PROVIDED MATERIAL Start Marker

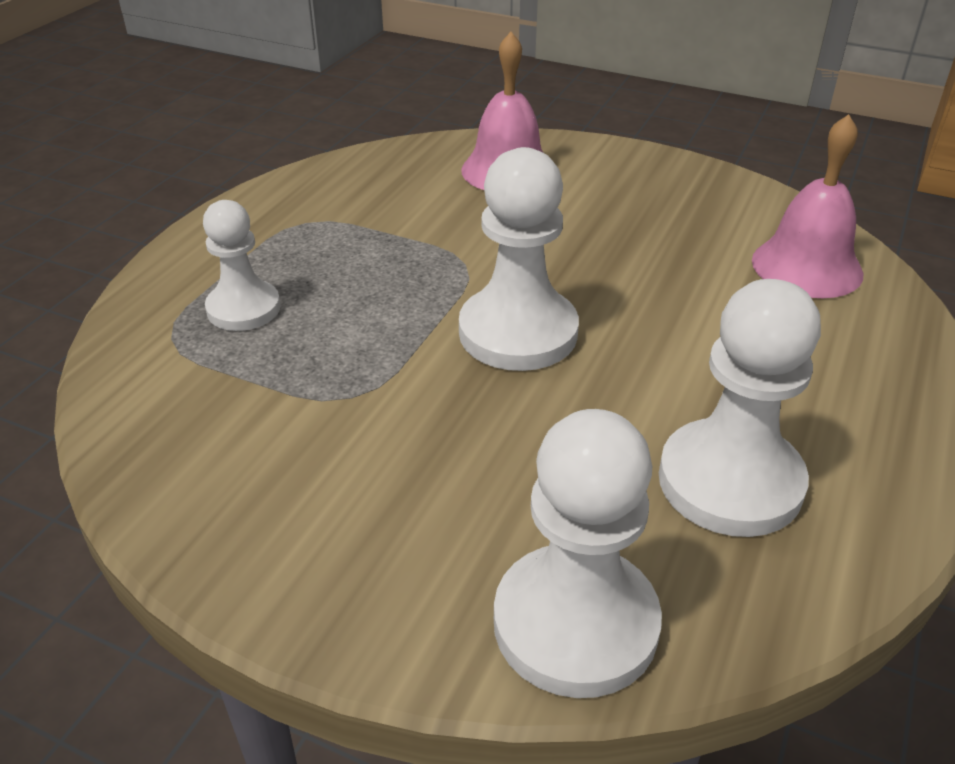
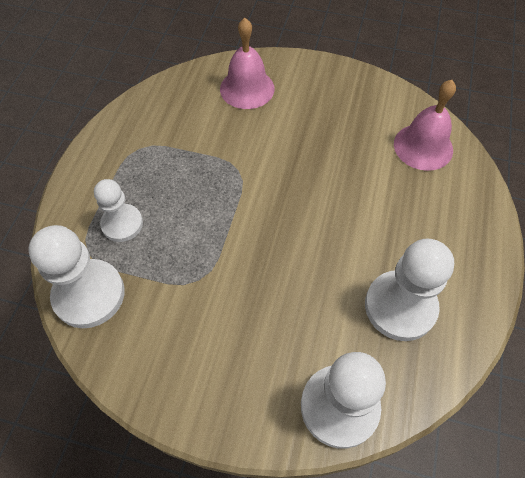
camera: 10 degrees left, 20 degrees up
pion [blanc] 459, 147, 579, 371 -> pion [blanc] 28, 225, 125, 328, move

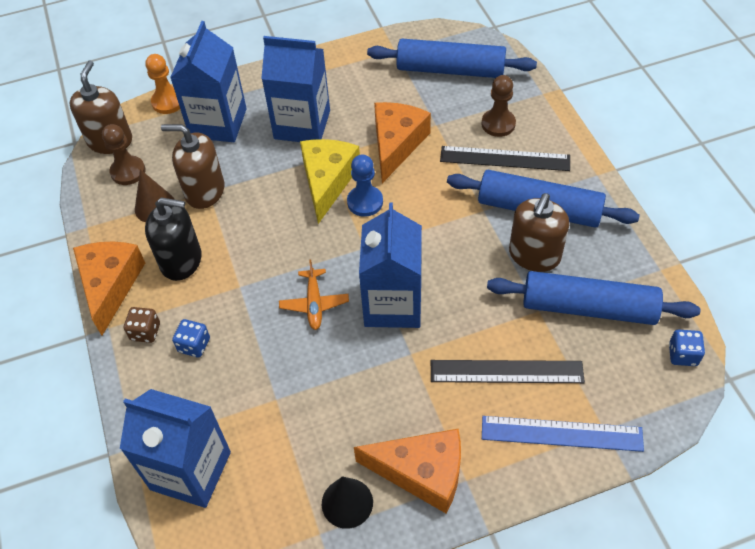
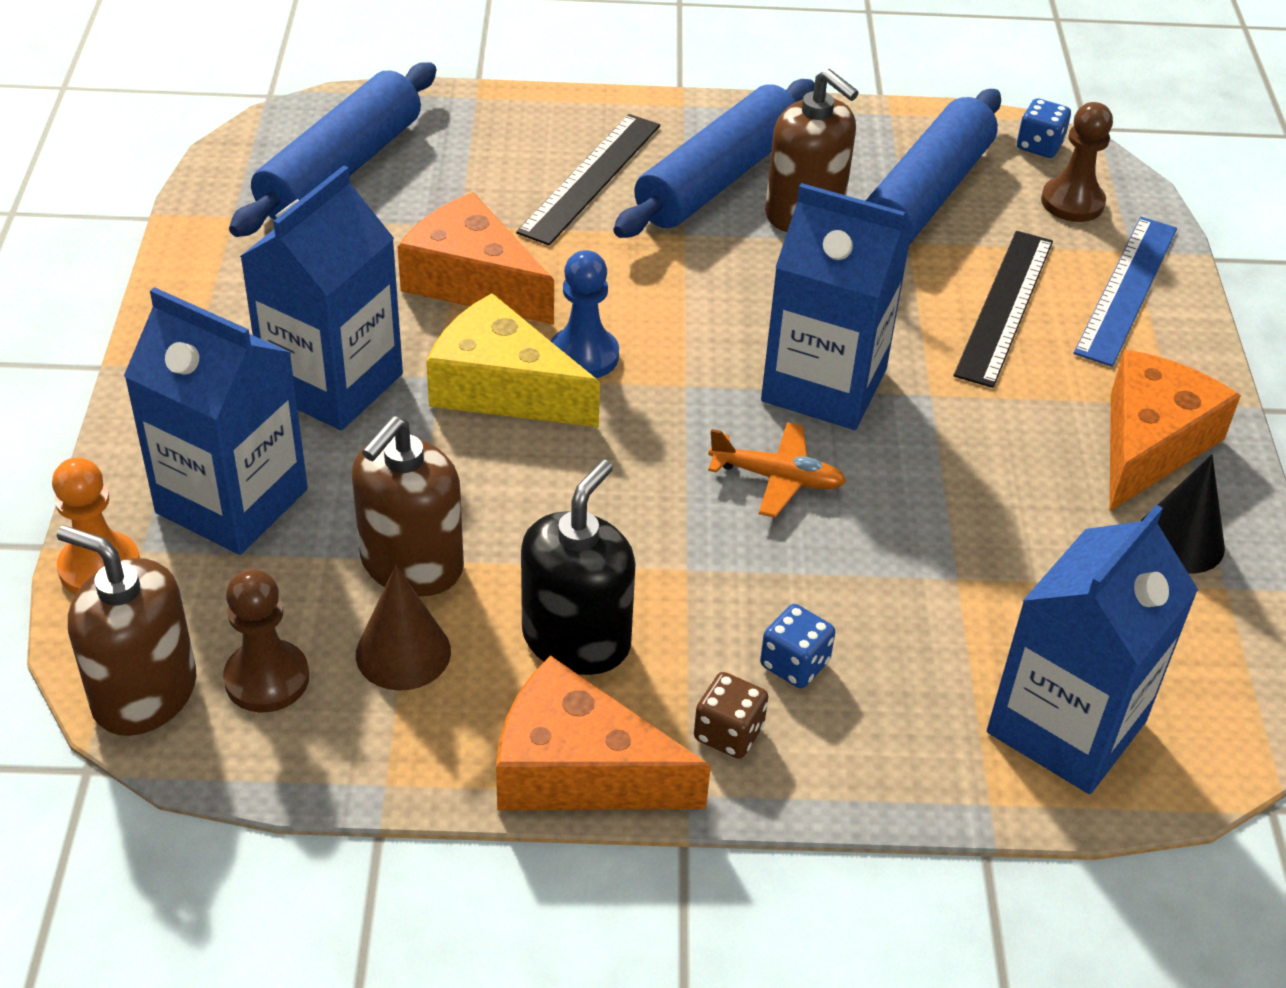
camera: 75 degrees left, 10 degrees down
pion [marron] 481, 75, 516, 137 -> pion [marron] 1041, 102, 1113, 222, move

PROVIDED MATERIAL End Marker

## TASK PROMPT
Everything above should be given again exactly, apart from the pictures.

## OUTPUT FOR THIS TASK
camera: 10 degrees left, 20 degrees up
pion [blanc] 459, 147, 579, 371 -> pion [blanc] 28, 225, 125, 328, move

camera: 75 degrees left, 10 degrees down
pion [marron] 481, 75, 516, 137 -> pion [marron] 1041, 102, 1113, 222, move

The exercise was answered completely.